++++ EXERCISE DATA
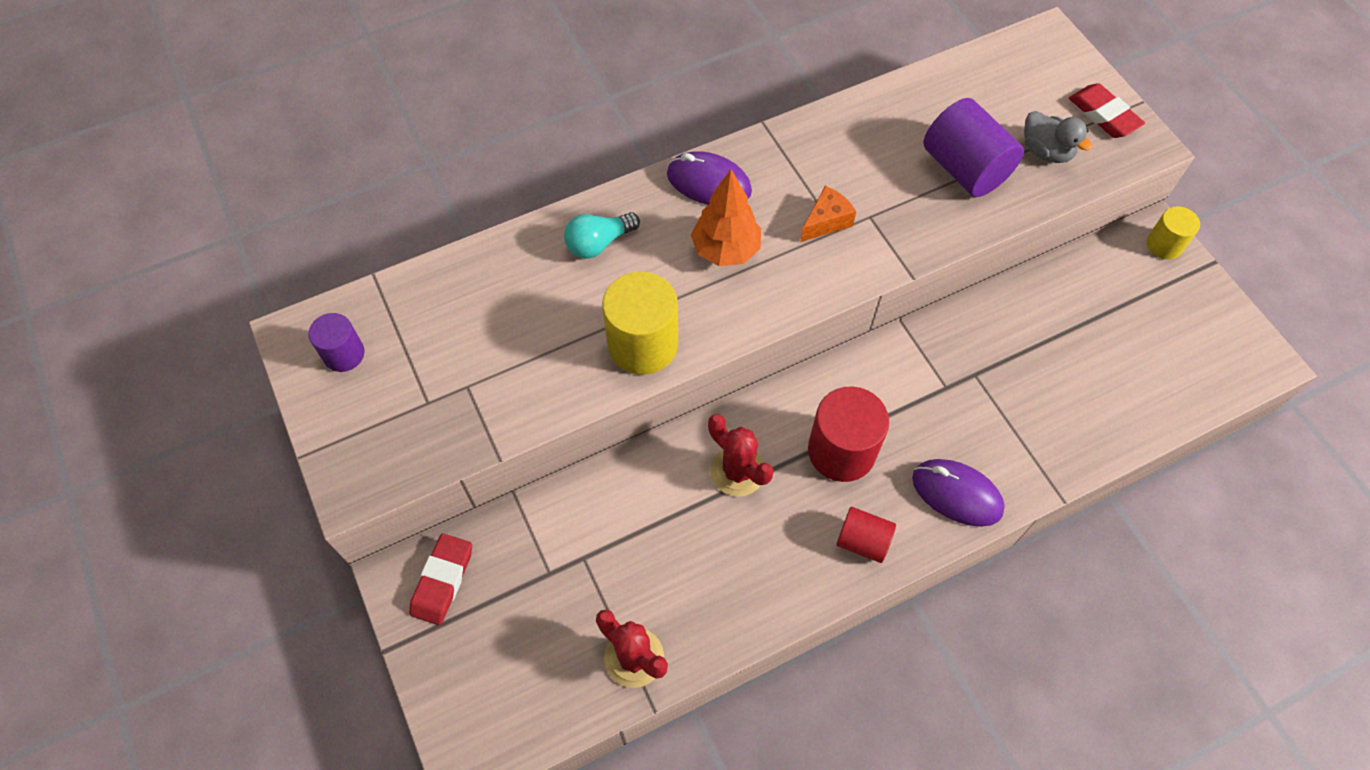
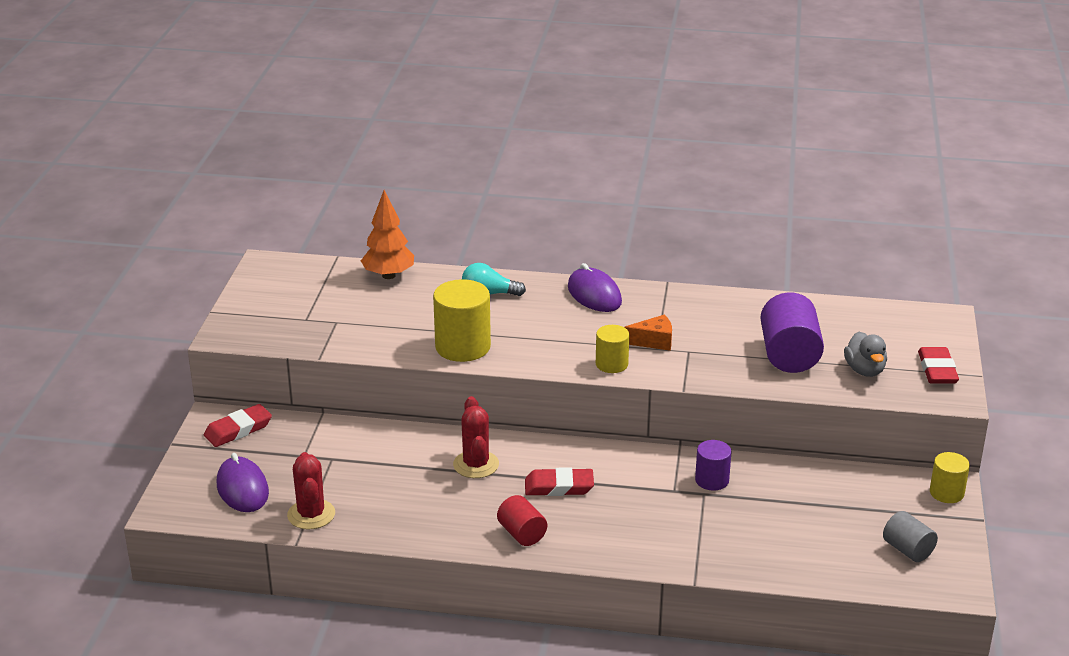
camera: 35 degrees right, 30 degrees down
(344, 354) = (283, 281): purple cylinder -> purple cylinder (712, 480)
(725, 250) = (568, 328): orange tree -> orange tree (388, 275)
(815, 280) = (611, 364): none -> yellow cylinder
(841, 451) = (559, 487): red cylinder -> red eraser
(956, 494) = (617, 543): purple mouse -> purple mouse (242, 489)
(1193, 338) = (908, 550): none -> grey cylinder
++++++++
→ DIRECTIONS FOR THIS TASK:
The required output is the line containing "(815, 280) = (611, 364): none" through the last line of the records above, each copied exactly and nothing more.

→ RESPONSE:
(815, 280) = (611, 364): none -> yellow cylinder
(841, 451) = (559, 487): red cylinder -> red eraser
(956, 494) = (617, 543): purple mouse -> purple mouse (242, 489)
(1193, 338) = (908, 550): none -> grey cylinder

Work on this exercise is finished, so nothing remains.